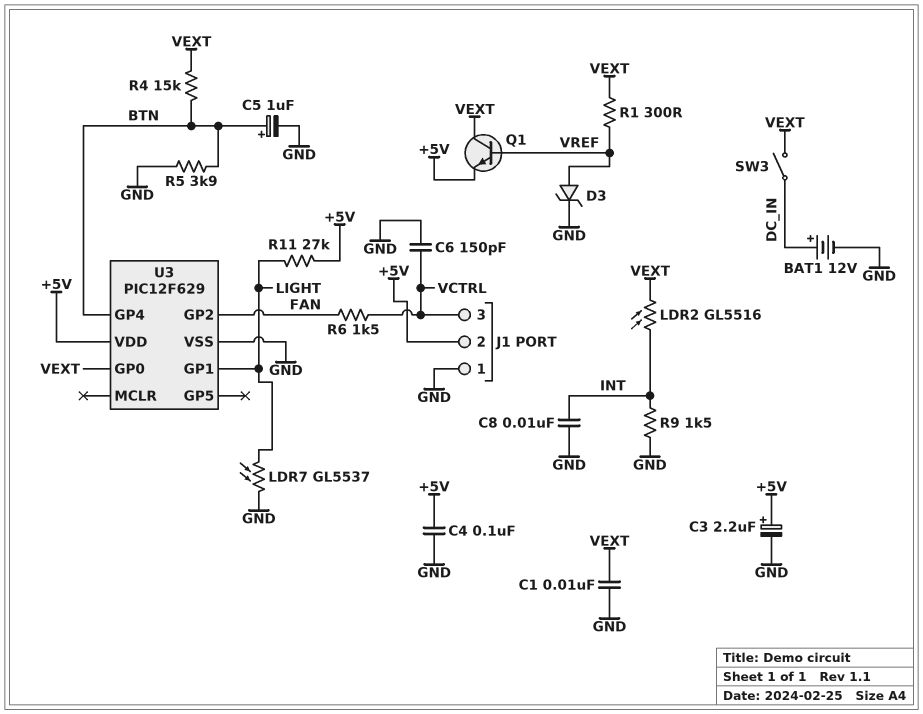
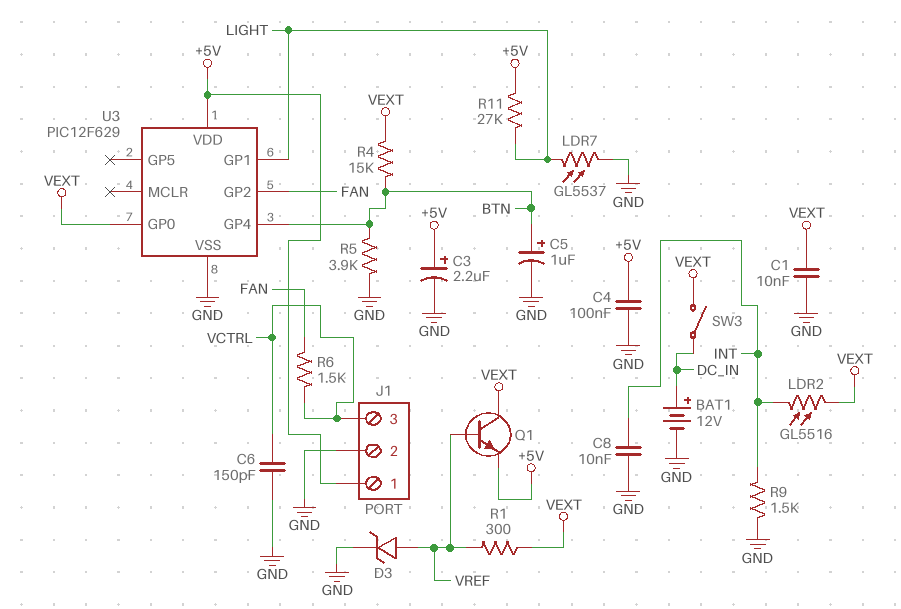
J1 pin 1: GND -> +5V
J1 pin 2: +5V -> GND

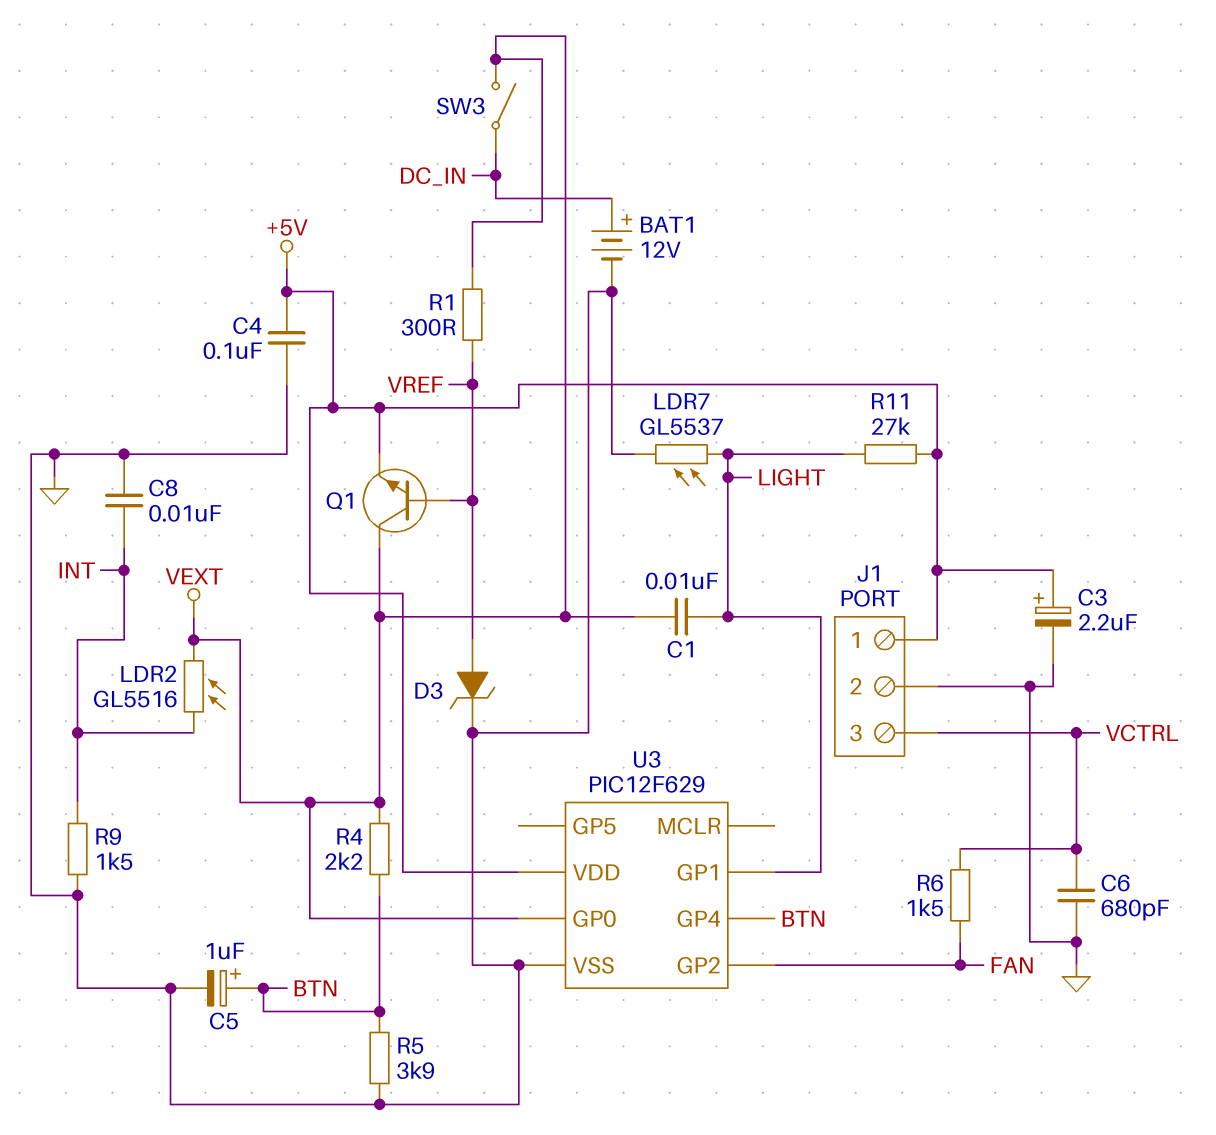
C1: 10nF (GND, VEXT) -> 10nF (LIGHT, VEXT)
C6: 150pF (GND, VCTRL) -> 680pF (GND, VCTRL)
R4: 15k (BTN, VEXT) -> 2.2k (BTN, VEXT)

» Brief
Give back exactly the lines from the one containing "C1: 10nF (GND, VEXT) -> 10nF (LIGHT, VEXT)" through the end of the listing above, with both ends included and nothing added.

» Solution
C1: 10nF (GND, VEXT) -> 10nF (LIGHT, VEXT)
C6: 150pF (GND, VCTRL) -> 680pF (GND, VCTRL)
R4: 15k (BTN, VEXT) -> 2.2k (BTN, VEXT)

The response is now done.